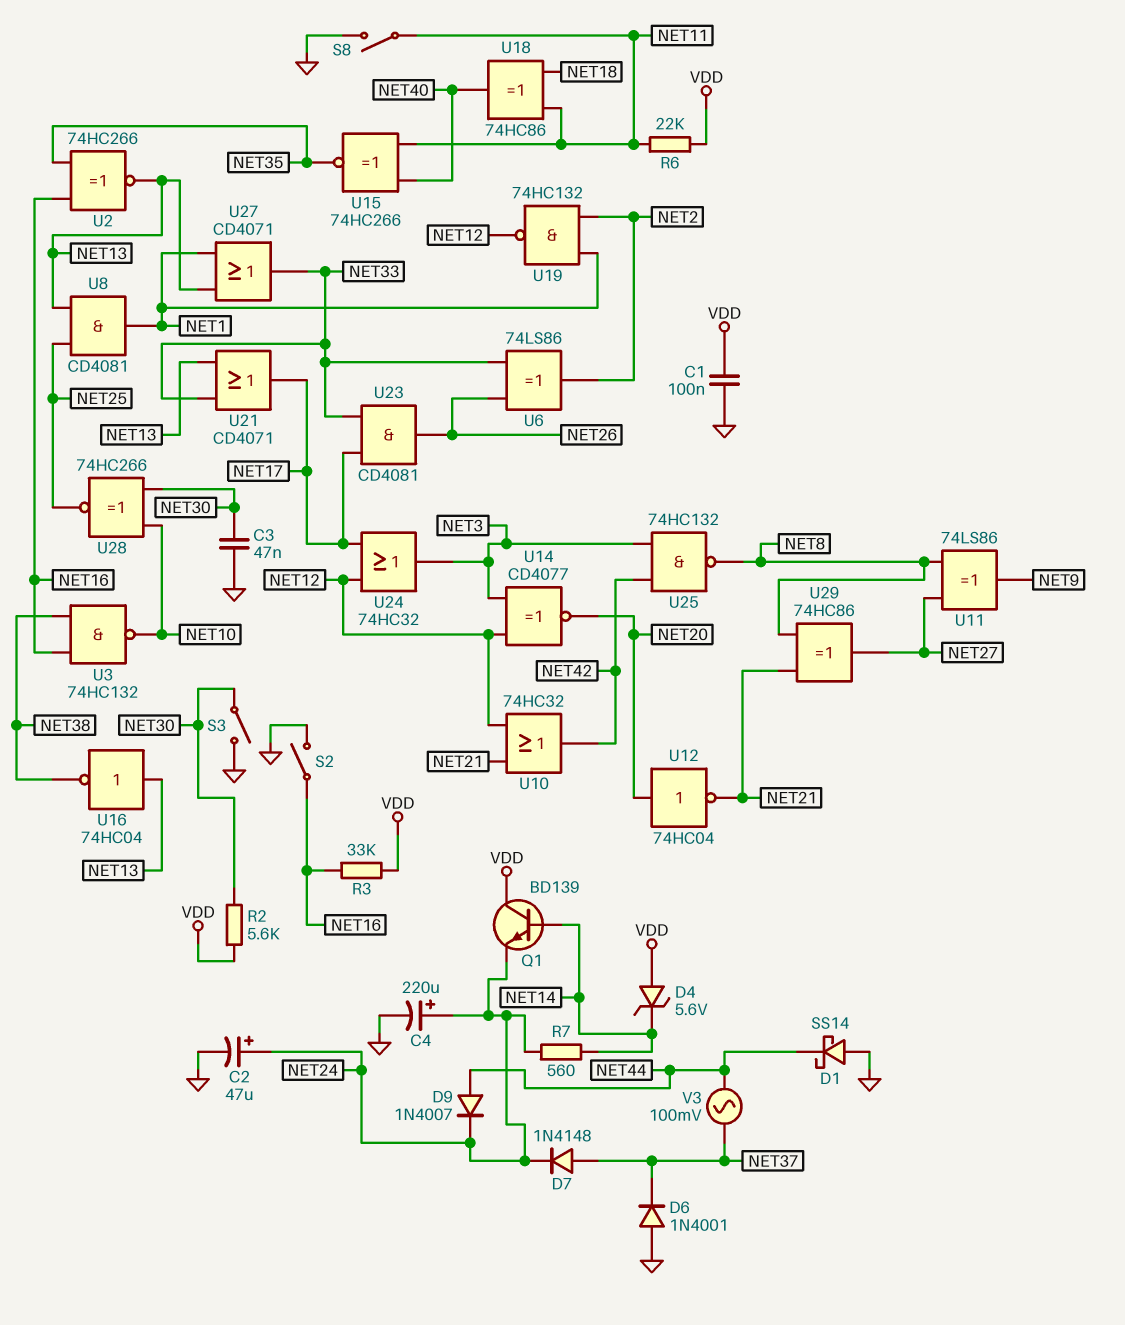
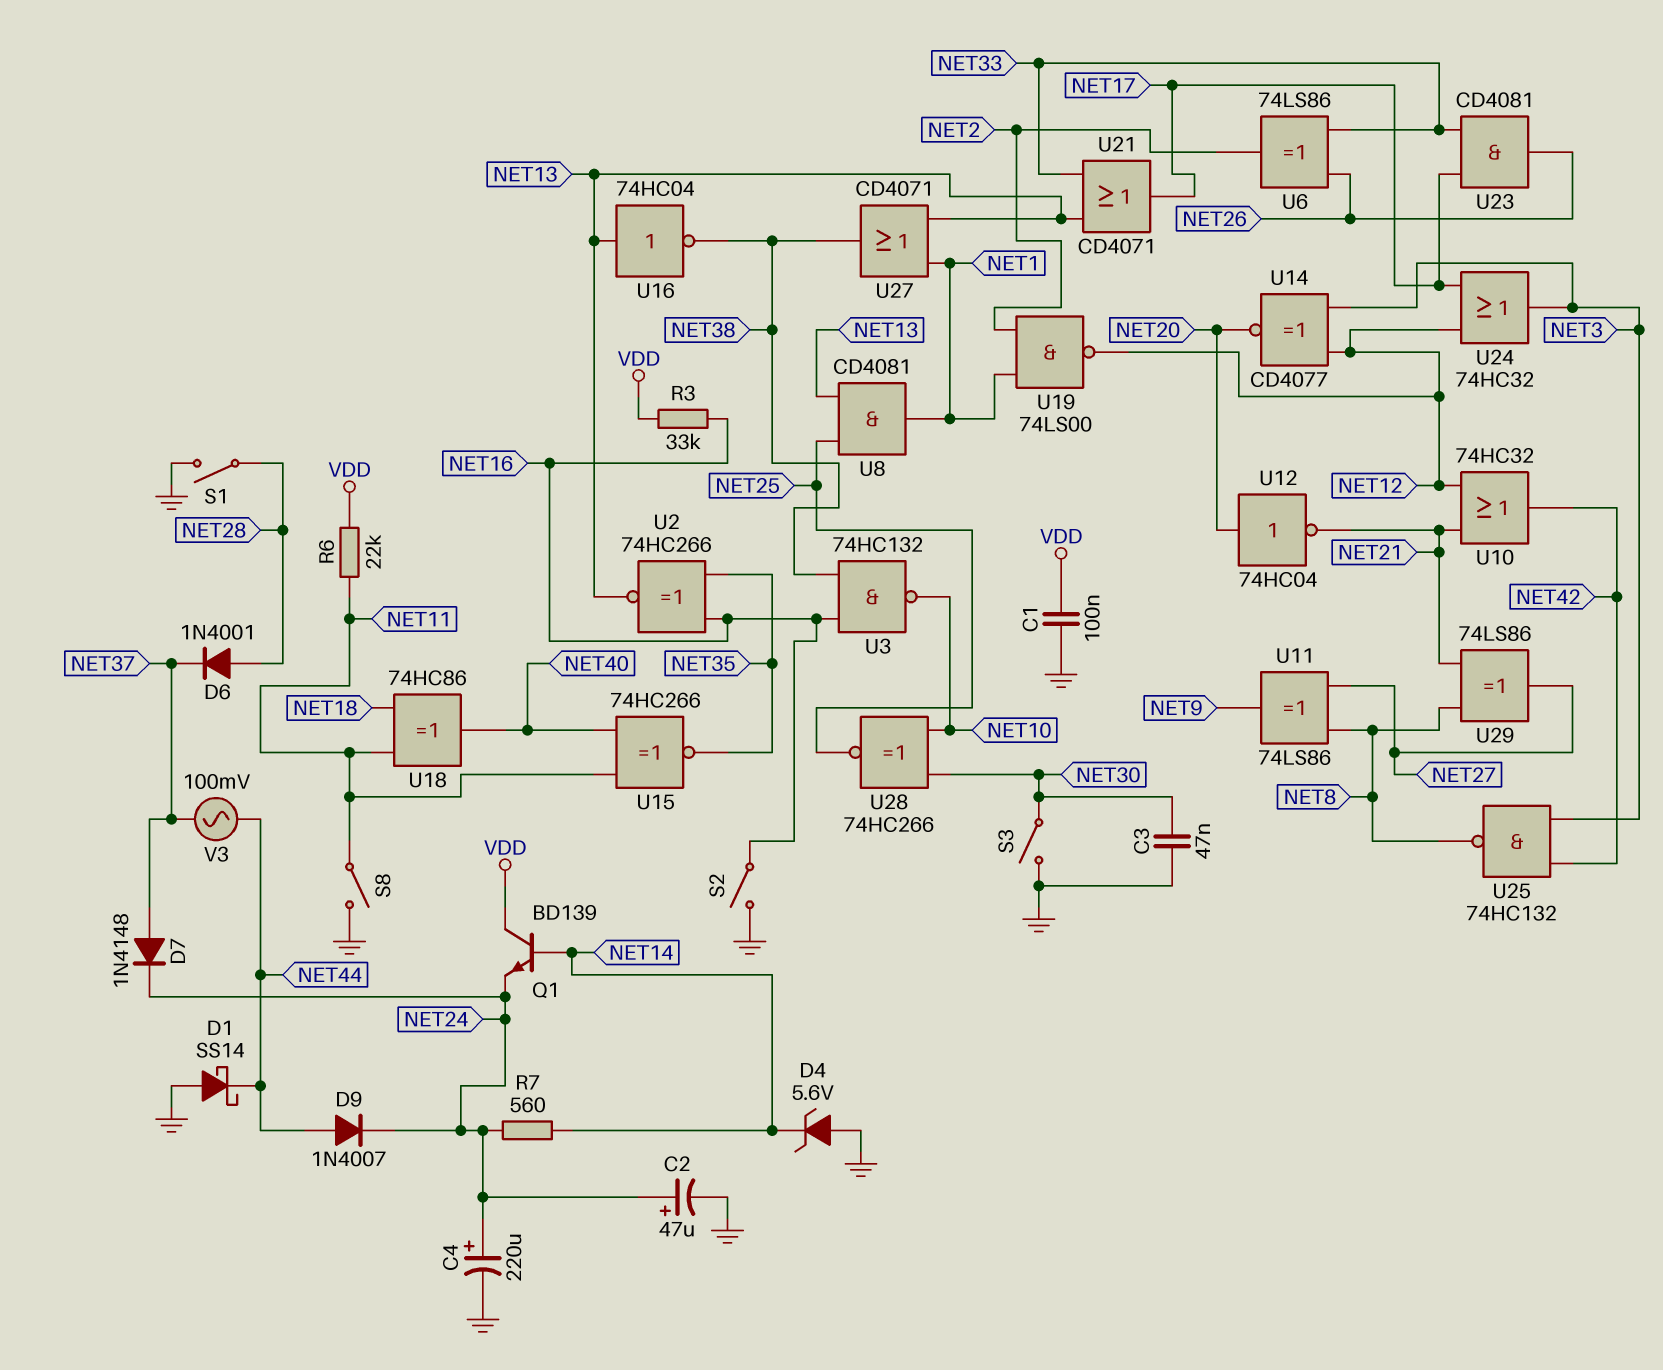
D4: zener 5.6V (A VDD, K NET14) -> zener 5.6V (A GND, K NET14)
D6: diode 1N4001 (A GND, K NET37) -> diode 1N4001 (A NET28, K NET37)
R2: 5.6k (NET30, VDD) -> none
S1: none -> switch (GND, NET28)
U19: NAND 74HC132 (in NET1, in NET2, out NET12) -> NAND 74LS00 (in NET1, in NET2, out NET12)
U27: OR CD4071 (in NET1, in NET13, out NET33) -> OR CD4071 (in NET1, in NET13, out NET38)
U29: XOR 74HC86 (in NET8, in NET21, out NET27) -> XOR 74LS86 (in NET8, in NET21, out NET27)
──────────
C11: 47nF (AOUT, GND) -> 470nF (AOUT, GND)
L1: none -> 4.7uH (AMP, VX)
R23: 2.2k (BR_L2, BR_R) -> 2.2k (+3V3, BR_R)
──────────
From the records above, print only the lines between the one holding "D6: diode 1N4001" and the one holding "U29: XOR 74HC86", inclusive, exactly as they stand.

_REPLY:_
D6: diode 1N4001 (A GND, K NET37) -> diode 1N4001 (A NET28, K NET37)
R2: 5.6k (NET30, VDD) -> none
S1: none -> switch (GND, NET28)
U19: NAND 74HC132 (in NET1, in NET2, out NET12) -> NAND 74LS00 (in NET1, in NET2, out NET12)
U27: OR CD4071 (in NET1, in NET13, out NET33) -> OR CD4071 (in NET1, in NET13, out NET38)
U29: XOR 74HC86 (in NET8, in NET21, out NET27) -> XOR 74LS86 (in NET8, in NET21, out NET27)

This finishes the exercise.